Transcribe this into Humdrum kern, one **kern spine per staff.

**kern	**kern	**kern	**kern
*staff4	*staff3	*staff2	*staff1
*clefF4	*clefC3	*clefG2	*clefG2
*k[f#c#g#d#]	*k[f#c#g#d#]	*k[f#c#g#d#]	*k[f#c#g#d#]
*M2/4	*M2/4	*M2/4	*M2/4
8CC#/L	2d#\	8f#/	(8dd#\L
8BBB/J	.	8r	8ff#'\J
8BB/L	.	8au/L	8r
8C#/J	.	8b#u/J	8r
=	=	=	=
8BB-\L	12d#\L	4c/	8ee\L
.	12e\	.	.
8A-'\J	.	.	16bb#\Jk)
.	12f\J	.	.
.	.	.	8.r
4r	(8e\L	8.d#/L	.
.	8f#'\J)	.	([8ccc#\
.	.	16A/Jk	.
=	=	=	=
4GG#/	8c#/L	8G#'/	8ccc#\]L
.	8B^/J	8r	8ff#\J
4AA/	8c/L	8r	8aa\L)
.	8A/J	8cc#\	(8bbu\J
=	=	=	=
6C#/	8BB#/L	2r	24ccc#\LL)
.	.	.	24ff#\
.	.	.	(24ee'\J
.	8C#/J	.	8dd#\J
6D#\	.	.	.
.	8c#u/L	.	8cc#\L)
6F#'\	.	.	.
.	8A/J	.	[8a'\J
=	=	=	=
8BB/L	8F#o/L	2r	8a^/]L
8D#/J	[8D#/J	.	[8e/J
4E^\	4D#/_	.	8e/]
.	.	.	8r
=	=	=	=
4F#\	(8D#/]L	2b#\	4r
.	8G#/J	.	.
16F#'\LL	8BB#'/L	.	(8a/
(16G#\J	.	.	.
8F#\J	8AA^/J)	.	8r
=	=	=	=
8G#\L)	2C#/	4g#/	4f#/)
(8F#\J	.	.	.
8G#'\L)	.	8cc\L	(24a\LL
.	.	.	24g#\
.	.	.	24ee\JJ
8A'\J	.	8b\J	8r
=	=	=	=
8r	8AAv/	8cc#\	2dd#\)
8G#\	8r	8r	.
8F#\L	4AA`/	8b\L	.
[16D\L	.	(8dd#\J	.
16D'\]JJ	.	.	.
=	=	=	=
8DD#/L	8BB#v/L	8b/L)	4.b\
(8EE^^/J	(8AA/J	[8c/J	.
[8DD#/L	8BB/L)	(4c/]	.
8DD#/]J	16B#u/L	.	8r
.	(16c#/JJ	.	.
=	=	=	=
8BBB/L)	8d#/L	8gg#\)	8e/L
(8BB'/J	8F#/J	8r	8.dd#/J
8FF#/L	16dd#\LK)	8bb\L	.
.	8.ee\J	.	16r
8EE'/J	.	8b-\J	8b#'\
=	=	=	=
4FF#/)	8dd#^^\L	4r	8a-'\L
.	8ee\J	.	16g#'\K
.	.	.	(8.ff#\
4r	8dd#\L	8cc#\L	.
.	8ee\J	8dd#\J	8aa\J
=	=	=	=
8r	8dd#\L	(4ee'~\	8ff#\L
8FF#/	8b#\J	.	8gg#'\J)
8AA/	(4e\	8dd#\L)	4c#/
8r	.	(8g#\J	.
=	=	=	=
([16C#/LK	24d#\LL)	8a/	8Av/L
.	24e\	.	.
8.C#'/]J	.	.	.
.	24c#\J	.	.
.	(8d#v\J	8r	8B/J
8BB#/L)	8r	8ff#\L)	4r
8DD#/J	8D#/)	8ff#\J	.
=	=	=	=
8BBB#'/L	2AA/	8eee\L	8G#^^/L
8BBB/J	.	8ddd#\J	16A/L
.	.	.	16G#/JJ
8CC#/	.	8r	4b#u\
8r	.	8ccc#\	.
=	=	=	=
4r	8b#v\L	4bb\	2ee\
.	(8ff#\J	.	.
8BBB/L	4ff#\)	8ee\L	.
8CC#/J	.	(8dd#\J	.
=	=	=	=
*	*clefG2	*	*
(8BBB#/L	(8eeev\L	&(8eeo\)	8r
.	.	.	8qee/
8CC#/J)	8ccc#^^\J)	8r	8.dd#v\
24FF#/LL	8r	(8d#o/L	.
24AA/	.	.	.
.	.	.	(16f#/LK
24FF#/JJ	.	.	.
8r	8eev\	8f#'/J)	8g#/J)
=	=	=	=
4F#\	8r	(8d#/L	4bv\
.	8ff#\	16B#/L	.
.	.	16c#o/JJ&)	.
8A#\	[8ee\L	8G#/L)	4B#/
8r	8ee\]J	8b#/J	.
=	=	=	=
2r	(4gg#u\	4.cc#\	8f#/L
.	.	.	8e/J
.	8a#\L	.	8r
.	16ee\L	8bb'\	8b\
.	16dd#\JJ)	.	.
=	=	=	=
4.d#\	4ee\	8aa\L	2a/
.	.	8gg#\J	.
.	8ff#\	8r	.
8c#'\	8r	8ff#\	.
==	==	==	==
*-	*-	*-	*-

* _GOAL_
Count the lines in the data above that contain the string "kern", matching case exactly. Reply with the number only.

* _THE RESPONSE_
2